===== Material provided
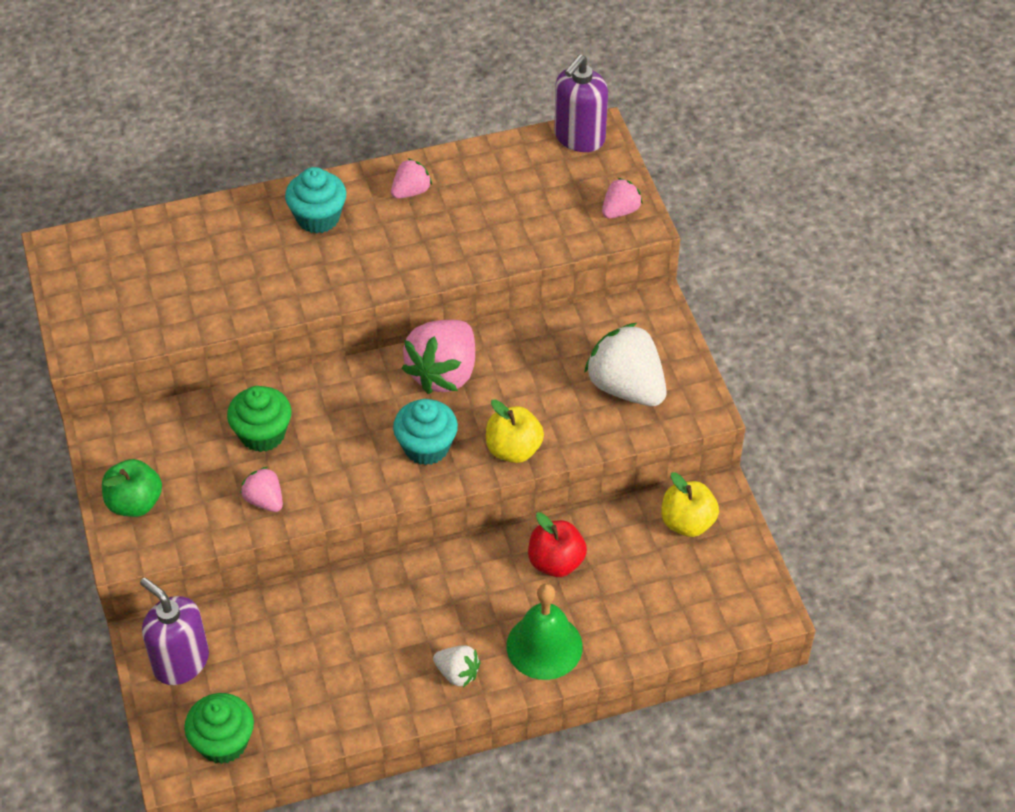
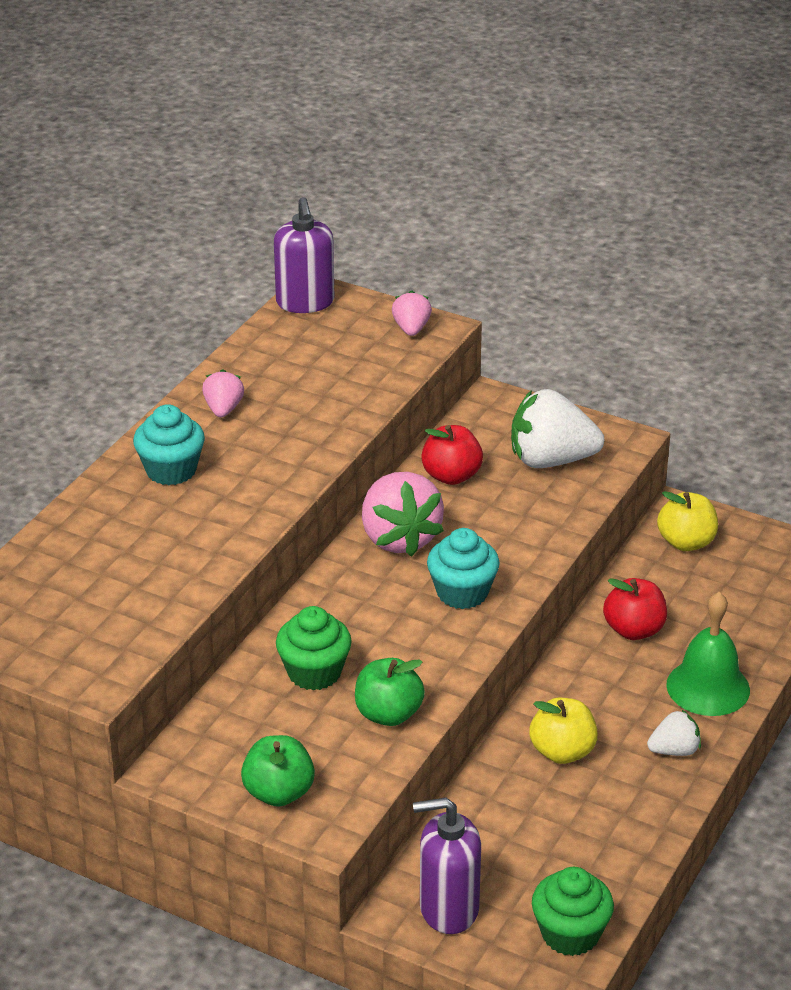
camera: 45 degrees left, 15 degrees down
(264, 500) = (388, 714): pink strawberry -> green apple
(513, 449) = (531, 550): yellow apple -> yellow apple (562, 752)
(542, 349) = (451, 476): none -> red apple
==========
▶ [To do]: Could you reproduce the listing above word for word while leaving out its pictures?

▶ [Written reply]:
camera: 45 degrees left, 15 degrees down
(264, 500) = (388, 714): pink strawberry -> green apple
(513, 449) = (531, 550): yellow apple -> yellow apple (562, 752)
(542, 349) = (451, 476): none -> red apple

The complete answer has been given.